[WHAT THE TASK REQUIRES]: Each line from the one with "none -> purple brick G2 level 1" through the final line of the entries below must be printed exactly, and the pictures must not be.

Image change detection data:
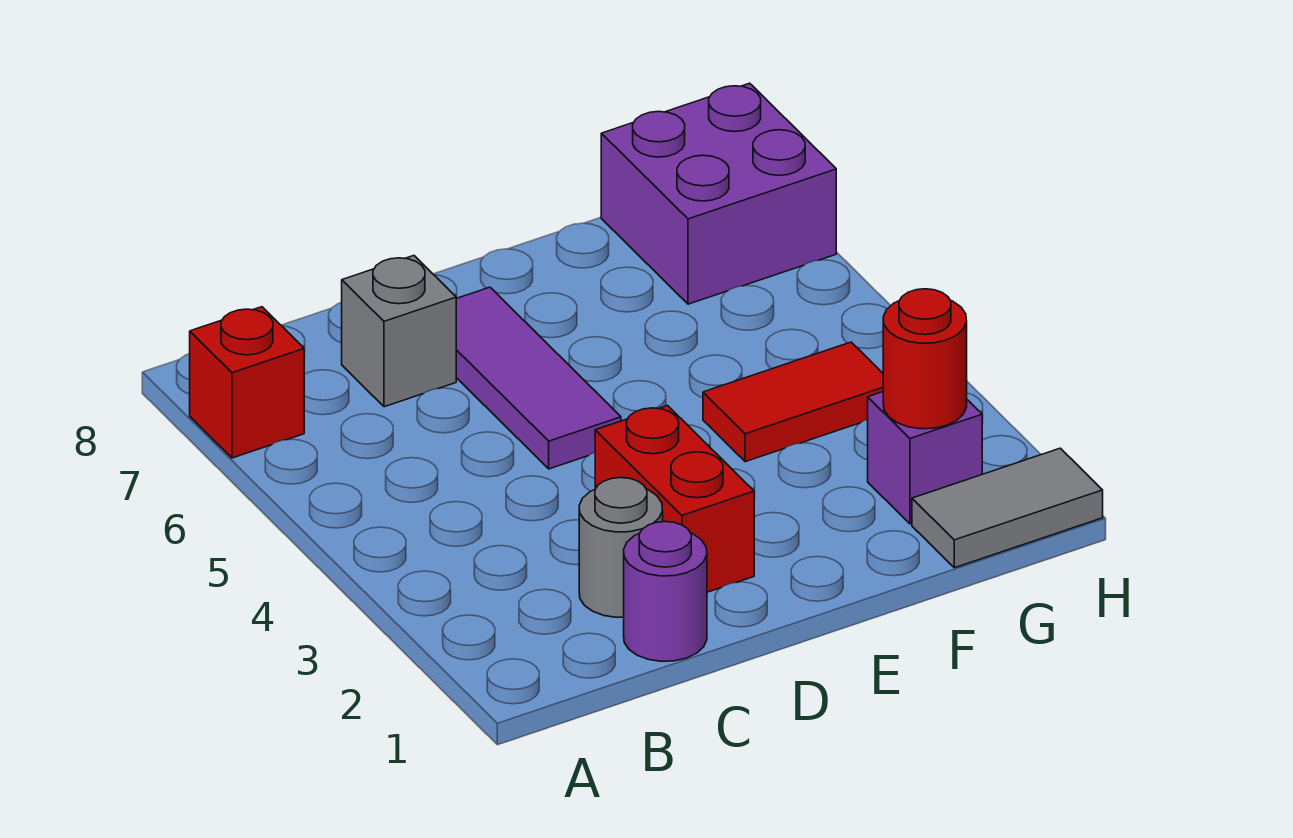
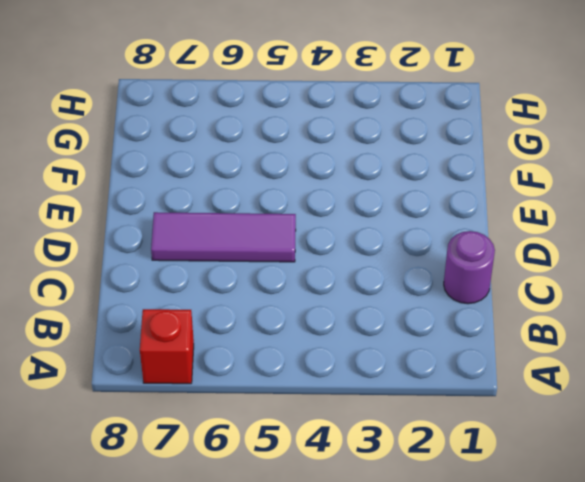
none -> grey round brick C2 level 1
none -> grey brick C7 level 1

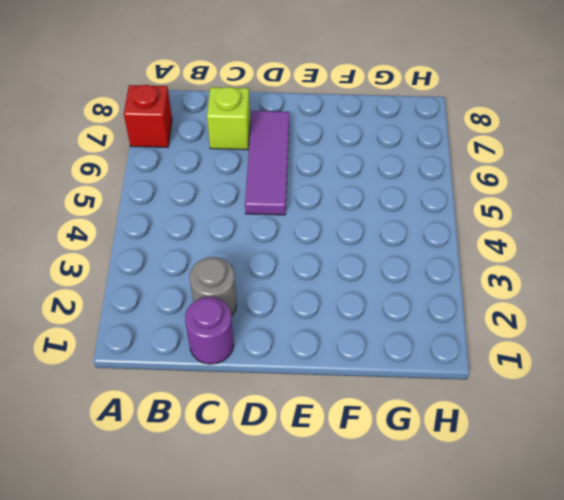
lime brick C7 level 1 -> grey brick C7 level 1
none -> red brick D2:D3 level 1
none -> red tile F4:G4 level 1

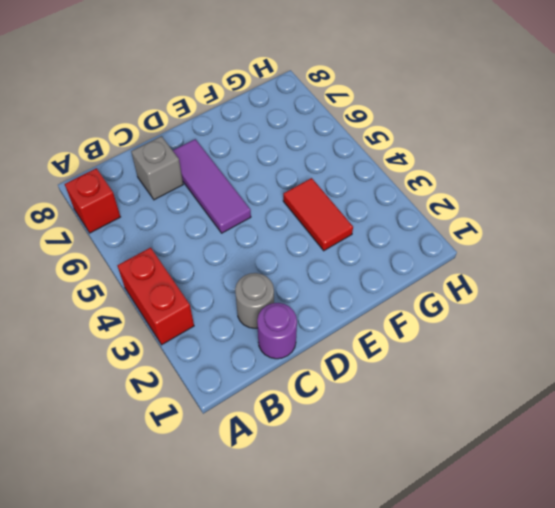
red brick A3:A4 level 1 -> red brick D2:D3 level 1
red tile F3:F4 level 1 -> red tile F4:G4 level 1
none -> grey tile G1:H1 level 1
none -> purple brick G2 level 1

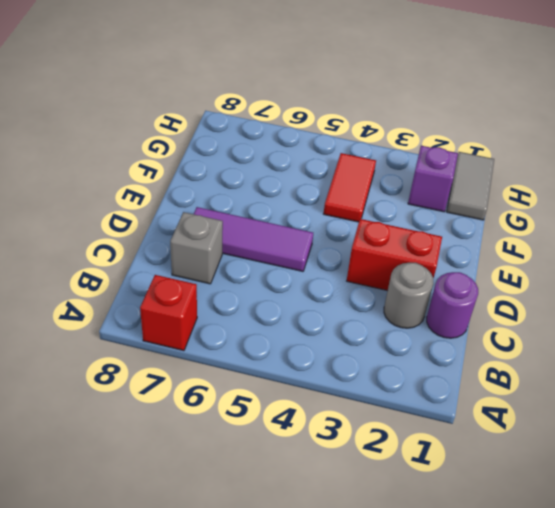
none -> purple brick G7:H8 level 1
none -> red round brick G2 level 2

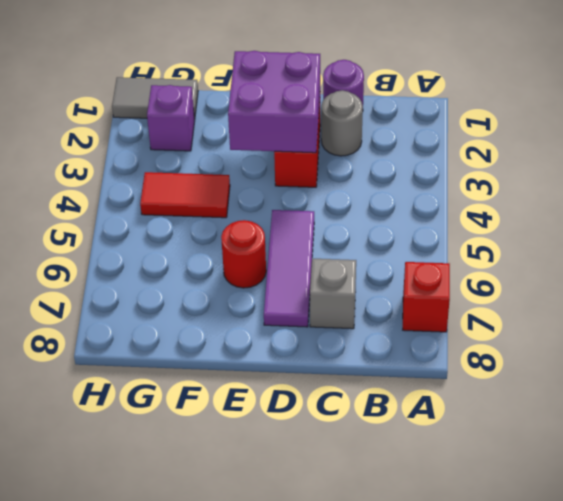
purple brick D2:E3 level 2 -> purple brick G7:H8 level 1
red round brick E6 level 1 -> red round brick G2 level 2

[ANSWER BOX]:
none -> purple brick G2 level 1

none -> purple brick G7:H8 level 1
none -> red round brick G2 level 2

purple brick D2:E3 level 2 -> purple brick G7:H8 level 1
red round brick E6 level 1 -> red round brick G2 level 2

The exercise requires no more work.